──────── TASK DATA

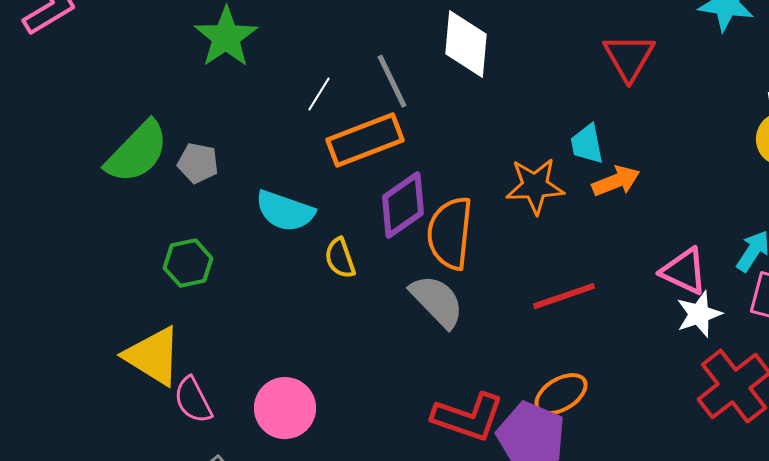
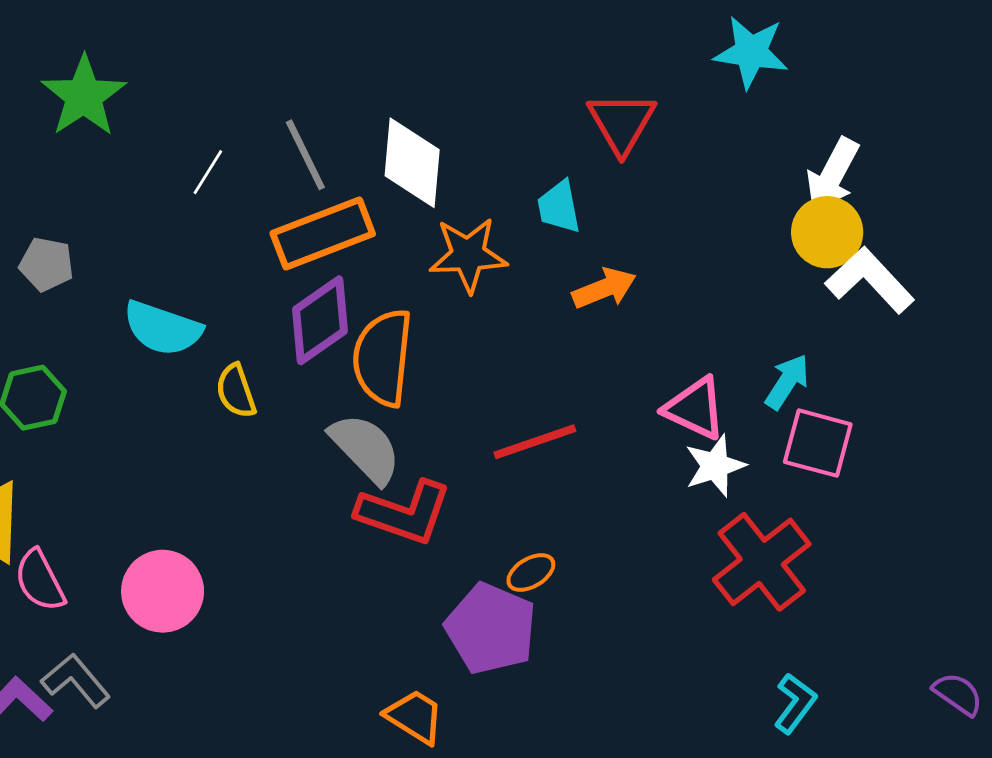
white diamond: (466, 44) -> (412, 163), moved
orange rectangle: (365, 140) -> (323, 234), moved
cyan trapezoid: (587, 144) -> (559, 207), moved
orange star: (535, 186) -> (468, 255), moved
orange ellipse: (561, 394) -> (531, 573), size x0.7
red L-shape: (468, 417) -> (404, 512), moved

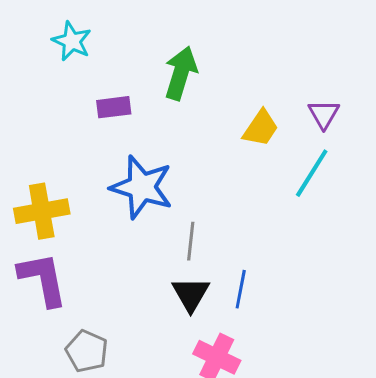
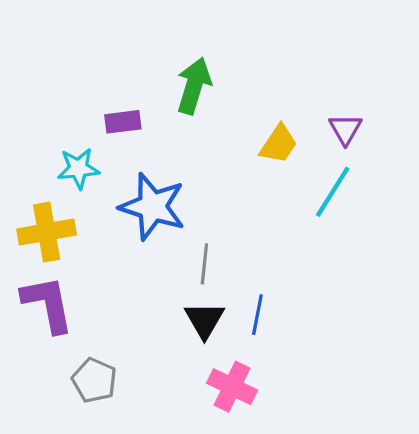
cyan star: (72, 41) -> (78, 168), moved, turned -30

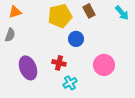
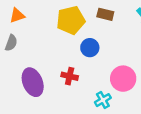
brown rectangle: (89, 11) -> (105, 14), turned -48
cyan cross: (70, 83) -> (103, 100), moved

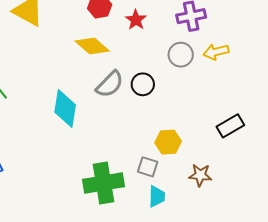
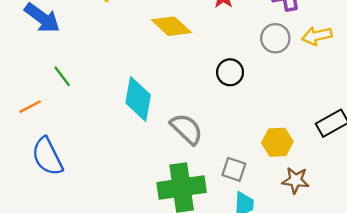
gray semicircle: (110, 84) -> (186, 129), moved, turned -92
yellow hexagon: (168, 142) -> (277, 142), moved

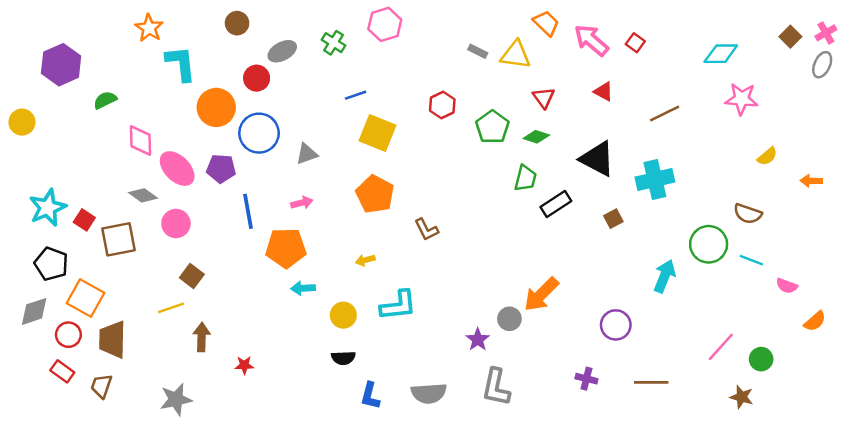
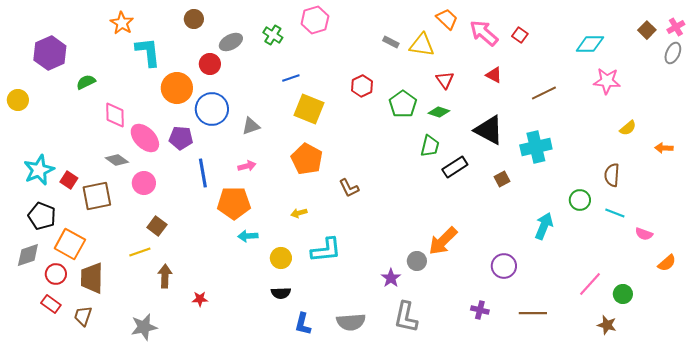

────────────────

Could you transcribe exactly the lines from the one with "orange star: (535, 186) -> (468, 255), moved" through the end of the data, both ends included, and nothing else, skipping the pictures?

# PROBLEM SOLUTION
orange star: (535, 186) -> (468, 255), moved
orange ellipse: (561, 394) -> (531, 573), size x0.7
red L-shape: (468, 417) -> (404, 512), moved

cyan star: (72, 41) -> (78, 168), moved, turned -30

brown rectangle: (89, 11) -> (105, 14), turned -48
cyan cross: (70, 83) -> (103, 100), moved

gray semicircle: (110, 84) -> (186, 129), moved, turned -92
yellow hexagon: (168, 142) -> (277, 142), moved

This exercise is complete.